• WORK REQUIRED
The required output is the exact text of the lines from the line containing "DRIVER pin IN1: A0 -> D0" through the final line below, inclusive, without pictures.

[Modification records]
------------

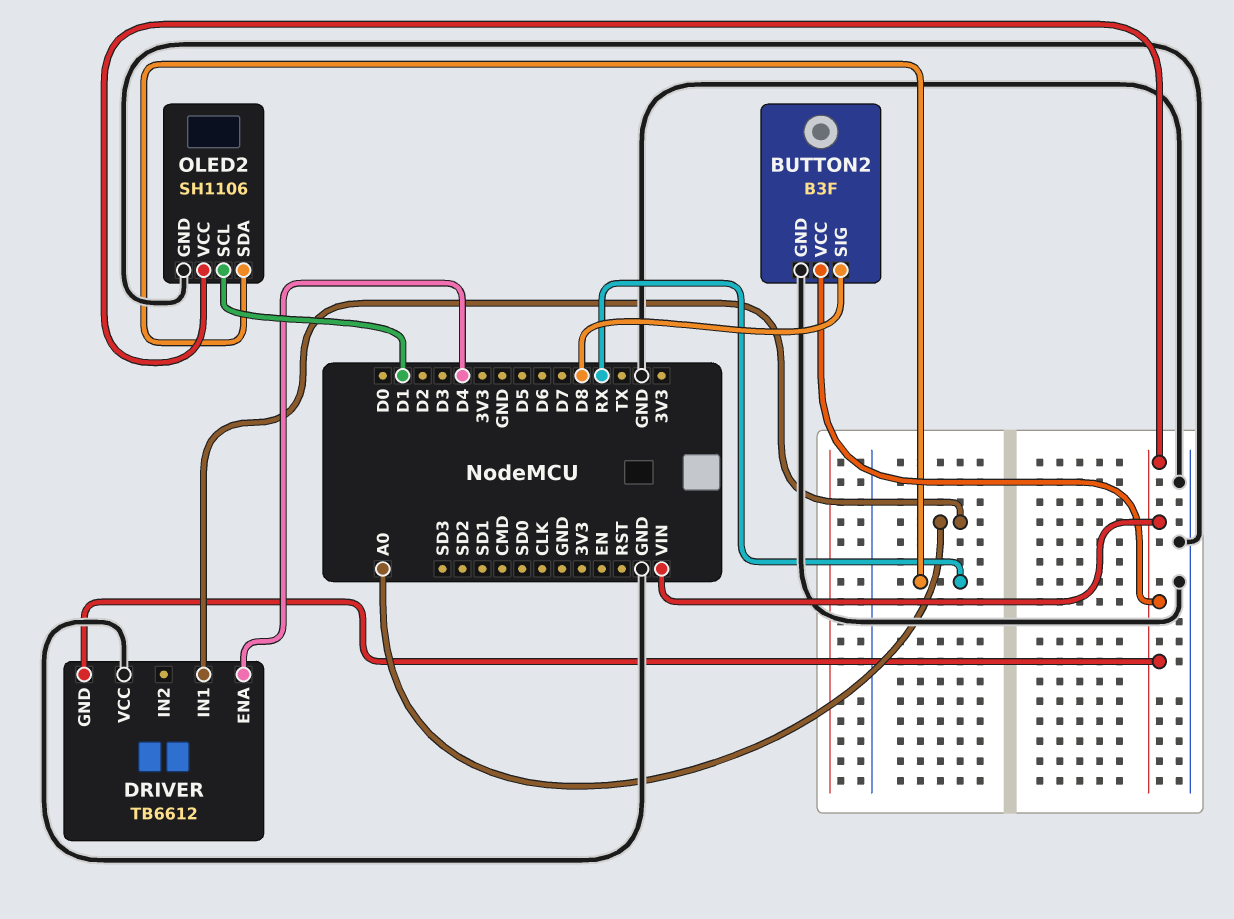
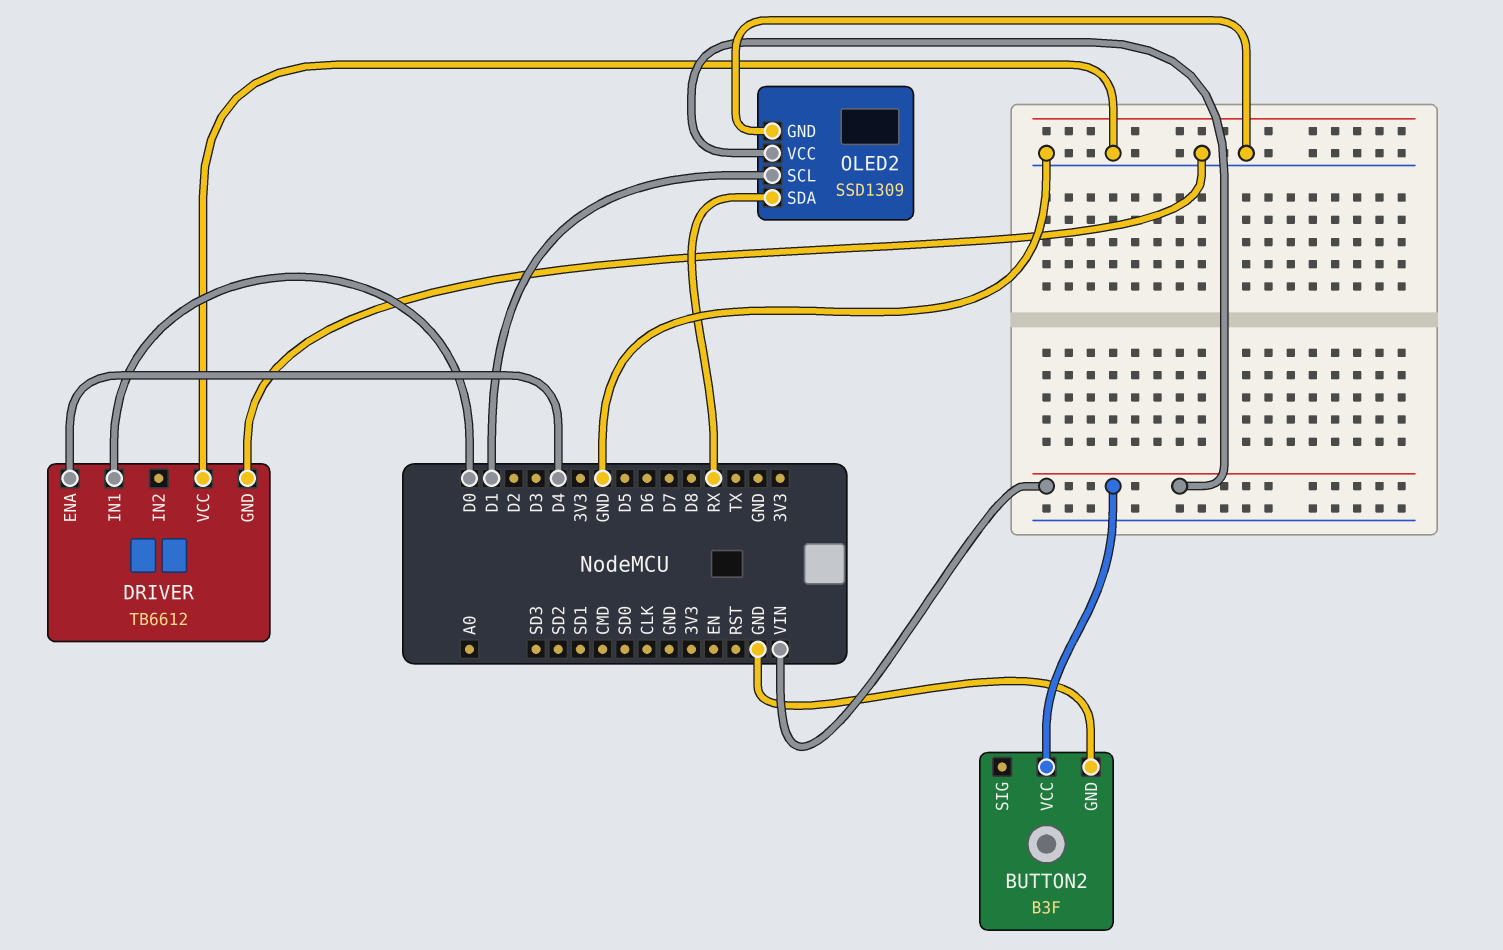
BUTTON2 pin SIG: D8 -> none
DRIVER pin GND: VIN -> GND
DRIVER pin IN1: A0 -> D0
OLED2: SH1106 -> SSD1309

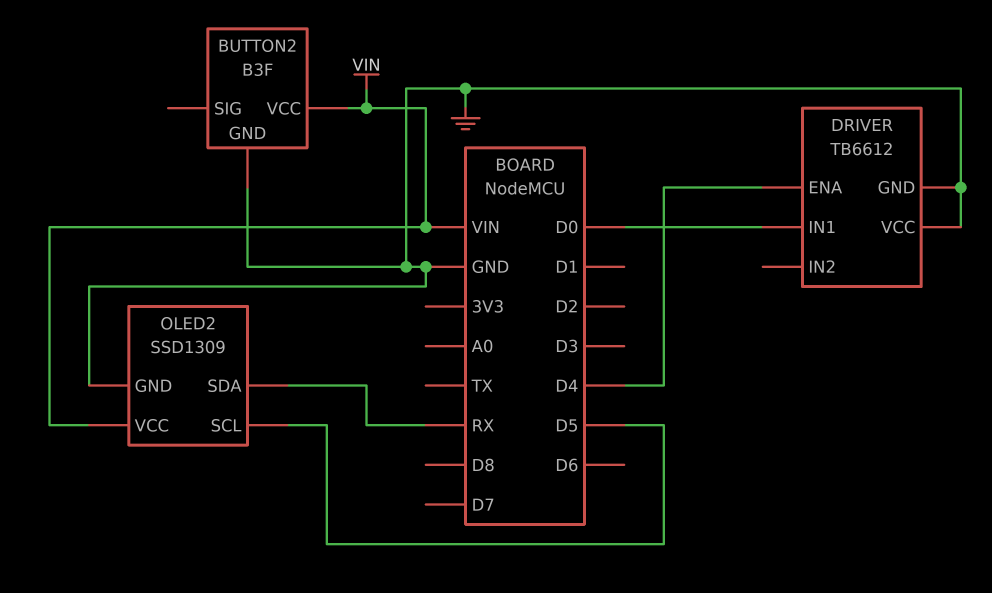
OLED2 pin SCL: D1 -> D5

------------

• RESULT OF THIS EXERCISE
DRIVER pin IN1: A0 -> D0
OLED2: SH1106 -> SSD1309

OLED2 pin SCL: D1 -> D5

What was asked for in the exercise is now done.